### Exercise brief:
Output exactly the lines below, starting with the line that has "none -> white cube [45,540,149,638]" and going on through the line that has "none -> orange rocket [313,275,359,336]", both included, and no other lines.

### Information given:
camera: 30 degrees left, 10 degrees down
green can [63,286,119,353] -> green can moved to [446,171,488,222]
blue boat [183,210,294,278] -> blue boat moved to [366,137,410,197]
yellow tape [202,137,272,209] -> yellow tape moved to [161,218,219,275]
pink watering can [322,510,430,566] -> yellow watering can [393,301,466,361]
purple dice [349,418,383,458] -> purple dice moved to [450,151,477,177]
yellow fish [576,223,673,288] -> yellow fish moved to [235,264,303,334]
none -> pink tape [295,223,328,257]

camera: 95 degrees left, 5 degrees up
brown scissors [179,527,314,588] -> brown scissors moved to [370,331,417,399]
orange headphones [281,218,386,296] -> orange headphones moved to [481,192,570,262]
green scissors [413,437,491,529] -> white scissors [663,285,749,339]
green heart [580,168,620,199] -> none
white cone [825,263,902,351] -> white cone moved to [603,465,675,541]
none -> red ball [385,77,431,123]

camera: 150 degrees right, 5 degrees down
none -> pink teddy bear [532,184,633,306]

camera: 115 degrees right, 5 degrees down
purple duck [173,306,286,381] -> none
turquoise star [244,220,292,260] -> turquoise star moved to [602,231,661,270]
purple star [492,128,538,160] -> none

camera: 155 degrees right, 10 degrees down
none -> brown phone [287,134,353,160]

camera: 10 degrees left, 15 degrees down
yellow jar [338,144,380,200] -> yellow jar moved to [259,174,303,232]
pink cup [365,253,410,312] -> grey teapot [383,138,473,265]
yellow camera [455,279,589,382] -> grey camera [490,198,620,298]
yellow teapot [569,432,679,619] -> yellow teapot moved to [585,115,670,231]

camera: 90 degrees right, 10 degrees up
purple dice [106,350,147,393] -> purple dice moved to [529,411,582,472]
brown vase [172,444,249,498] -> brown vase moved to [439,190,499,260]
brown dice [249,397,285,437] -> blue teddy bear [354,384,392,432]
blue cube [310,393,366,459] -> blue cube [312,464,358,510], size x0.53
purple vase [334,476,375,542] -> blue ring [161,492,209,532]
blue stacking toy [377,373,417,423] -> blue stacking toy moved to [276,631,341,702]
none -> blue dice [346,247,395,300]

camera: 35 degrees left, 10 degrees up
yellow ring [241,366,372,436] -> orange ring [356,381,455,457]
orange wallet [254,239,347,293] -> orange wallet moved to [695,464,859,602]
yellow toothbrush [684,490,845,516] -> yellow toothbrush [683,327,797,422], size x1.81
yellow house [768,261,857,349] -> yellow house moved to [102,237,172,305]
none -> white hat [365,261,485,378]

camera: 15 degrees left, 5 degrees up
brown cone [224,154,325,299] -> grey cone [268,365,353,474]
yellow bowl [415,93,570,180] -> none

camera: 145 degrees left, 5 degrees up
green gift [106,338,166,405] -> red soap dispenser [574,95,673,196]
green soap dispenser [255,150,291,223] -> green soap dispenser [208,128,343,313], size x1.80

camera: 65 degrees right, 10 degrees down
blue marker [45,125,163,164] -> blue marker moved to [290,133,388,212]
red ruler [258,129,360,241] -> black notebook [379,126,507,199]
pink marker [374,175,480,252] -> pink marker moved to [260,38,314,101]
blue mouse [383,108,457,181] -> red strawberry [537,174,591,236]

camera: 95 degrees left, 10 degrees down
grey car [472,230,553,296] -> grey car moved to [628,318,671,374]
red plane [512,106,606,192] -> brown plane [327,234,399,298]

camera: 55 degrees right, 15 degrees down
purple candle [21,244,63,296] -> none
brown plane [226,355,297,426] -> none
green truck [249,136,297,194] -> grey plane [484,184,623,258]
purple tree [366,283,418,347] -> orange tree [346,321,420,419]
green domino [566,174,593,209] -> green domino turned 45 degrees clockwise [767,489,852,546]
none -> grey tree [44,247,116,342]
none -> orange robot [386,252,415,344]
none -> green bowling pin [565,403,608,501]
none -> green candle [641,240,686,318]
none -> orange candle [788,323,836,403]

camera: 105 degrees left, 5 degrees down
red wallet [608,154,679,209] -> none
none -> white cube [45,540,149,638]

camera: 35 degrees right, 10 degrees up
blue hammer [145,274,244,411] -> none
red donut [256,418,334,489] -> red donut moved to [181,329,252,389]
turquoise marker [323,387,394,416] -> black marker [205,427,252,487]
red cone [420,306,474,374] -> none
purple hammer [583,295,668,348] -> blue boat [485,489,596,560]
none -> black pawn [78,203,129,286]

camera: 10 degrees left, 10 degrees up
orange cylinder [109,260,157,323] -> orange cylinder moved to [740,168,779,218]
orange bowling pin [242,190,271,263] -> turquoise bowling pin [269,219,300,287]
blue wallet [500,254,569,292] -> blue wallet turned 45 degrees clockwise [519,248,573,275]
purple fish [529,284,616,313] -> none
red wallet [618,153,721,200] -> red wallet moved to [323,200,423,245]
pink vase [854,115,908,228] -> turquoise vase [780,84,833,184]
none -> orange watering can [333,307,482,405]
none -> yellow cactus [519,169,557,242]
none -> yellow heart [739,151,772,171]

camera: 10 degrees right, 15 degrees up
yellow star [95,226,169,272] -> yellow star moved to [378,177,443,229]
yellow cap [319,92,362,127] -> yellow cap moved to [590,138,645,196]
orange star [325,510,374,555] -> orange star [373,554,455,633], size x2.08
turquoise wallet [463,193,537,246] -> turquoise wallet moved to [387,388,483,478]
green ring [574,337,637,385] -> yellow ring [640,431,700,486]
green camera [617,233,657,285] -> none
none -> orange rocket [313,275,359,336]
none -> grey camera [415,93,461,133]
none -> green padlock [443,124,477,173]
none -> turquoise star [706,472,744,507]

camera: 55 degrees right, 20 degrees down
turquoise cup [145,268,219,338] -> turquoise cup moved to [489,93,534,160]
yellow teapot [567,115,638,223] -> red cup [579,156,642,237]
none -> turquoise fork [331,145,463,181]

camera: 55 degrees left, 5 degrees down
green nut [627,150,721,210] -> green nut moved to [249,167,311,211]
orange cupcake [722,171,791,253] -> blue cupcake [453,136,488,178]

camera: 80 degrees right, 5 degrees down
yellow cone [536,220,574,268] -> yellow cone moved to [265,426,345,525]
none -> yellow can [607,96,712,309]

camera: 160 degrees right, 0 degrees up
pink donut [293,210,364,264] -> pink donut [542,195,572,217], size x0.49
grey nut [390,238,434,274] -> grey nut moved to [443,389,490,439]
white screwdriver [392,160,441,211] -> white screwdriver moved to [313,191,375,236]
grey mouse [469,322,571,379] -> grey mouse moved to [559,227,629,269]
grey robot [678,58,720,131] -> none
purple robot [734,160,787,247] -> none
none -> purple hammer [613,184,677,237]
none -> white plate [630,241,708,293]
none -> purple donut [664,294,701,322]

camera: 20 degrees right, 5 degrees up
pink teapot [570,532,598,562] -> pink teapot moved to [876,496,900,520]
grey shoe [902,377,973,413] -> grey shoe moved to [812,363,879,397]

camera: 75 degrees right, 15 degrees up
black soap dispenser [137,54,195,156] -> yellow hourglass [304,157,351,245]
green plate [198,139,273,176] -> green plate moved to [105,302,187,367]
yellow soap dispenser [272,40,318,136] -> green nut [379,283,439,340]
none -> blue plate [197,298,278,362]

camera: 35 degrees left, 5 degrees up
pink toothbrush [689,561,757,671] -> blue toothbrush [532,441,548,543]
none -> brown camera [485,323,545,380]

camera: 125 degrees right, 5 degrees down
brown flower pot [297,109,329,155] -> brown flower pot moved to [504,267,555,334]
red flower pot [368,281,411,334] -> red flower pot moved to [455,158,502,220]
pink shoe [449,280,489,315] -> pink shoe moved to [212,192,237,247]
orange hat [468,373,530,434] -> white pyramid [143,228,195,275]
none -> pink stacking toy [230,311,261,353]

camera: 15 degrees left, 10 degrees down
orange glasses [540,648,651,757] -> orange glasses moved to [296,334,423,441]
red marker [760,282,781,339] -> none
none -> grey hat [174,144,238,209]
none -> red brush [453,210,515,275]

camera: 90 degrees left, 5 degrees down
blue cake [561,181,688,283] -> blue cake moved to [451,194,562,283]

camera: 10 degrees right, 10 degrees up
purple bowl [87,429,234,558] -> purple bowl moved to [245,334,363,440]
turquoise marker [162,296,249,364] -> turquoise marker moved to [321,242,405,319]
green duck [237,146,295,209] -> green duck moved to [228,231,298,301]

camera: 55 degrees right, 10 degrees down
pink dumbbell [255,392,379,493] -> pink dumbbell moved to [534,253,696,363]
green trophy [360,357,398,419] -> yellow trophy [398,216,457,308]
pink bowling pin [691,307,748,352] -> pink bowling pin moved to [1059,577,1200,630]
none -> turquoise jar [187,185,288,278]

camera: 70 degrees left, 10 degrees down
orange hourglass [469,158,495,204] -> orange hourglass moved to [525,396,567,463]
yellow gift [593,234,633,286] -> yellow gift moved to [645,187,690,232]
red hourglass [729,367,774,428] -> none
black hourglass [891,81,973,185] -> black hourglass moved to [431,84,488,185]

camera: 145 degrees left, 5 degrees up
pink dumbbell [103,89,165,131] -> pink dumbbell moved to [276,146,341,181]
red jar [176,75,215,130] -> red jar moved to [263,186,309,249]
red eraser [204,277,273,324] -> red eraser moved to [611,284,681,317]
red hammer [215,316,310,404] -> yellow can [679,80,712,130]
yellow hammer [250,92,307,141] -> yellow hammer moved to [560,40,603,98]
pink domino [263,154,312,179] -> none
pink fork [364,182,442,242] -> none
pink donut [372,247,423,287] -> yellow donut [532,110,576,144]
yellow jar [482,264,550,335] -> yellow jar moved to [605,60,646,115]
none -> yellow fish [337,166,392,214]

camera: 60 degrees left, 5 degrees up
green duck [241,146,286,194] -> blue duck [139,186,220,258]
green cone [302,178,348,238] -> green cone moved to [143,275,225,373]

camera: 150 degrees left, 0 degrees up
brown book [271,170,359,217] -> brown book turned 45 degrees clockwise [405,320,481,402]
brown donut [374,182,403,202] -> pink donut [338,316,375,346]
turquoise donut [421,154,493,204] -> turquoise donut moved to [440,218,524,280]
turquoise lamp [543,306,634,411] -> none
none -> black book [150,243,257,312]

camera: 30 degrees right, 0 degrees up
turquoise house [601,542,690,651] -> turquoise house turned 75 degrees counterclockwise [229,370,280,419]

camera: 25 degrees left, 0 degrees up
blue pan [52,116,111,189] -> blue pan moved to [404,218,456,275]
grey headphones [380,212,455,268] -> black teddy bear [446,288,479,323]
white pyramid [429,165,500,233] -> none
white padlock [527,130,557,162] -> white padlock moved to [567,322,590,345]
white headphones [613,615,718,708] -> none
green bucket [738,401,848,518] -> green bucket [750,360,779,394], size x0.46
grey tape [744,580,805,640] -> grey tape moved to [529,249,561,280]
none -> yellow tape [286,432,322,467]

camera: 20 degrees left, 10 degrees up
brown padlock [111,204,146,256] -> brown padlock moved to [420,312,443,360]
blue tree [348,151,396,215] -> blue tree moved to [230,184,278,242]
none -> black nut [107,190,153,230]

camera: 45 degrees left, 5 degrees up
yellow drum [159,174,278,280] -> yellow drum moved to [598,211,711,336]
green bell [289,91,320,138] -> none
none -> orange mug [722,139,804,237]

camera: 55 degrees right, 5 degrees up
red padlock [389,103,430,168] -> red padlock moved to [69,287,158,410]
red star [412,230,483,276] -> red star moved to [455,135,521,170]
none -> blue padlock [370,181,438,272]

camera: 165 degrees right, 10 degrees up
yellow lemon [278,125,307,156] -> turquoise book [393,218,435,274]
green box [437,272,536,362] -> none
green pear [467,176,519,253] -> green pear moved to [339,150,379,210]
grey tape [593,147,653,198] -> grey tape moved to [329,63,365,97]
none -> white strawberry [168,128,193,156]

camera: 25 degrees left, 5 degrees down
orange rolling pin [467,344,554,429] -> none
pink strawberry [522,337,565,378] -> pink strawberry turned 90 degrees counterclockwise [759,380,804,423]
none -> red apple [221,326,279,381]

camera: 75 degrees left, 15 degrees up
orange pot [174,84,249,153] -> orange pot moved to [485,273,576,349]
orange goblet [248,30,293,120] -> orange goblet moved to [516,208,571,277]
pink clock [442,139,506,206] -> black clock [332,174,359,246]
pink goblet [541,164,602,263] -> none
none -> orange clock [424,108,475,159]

### Output of the task:
none -> white cube [45,540,149,638]

camera: 35 degrees right, 10 degrees up
blue hammer [145,274,244,411] -> none
red donut [256,418,334,489] -> red donut moved to [181,329,252,389]
turquoise marker [323,387,394,416] -> black marker [205,427,252,487]
red cone [420,306,474,374] -> none
purple hammer [583,295,668,348] -> blue boat [485,489,596,560]
none -> black pawn [78,203,129,286]

camera: 10 degrees left, 10 degrees up
orange cylinder [109,260,157,323] -> orange cylinder moved to [740,168,779,218]
orange bowling pin [242,190,271,263] -> turquoise bowling pin [269,219,300,287]
blue wallet [500,254,569,292] -> blue wallet turned 45 degrees clockwise [519,248,573,275]
purple fish [529,284,616,313] -> none
red wallet [618,153,721,200] -> red wallet moved to [323,200,423,245]
pink vase [854,115,908,228] -> turquoise vase [780,84,833,184]
none -> orange watering can [333,307,482,405]
none -> yellow cactus [519,169,557,242]
none -> yellow heart [739,151,772,171]

camera: 10 degrees right, 15 degrees up
yellow star [95,226,169,272] -> yellow star moved to [378,177,443,229]
yellow cap [319,92,362,127] -> yellow cap moved to [590,138,645,196]
orange star [325,510,374,555] -> orange star [373,554,455,633], size x2.08
turquoise wallet [463,193,537,246] -> turquoise wallet moved to [387,388,483,478]
green ring [574,337,637,385] -> yellow ring [640,431,700,486]
green camera [617,233,657,285] -> none
none -> orange rocket [313,275,359,336]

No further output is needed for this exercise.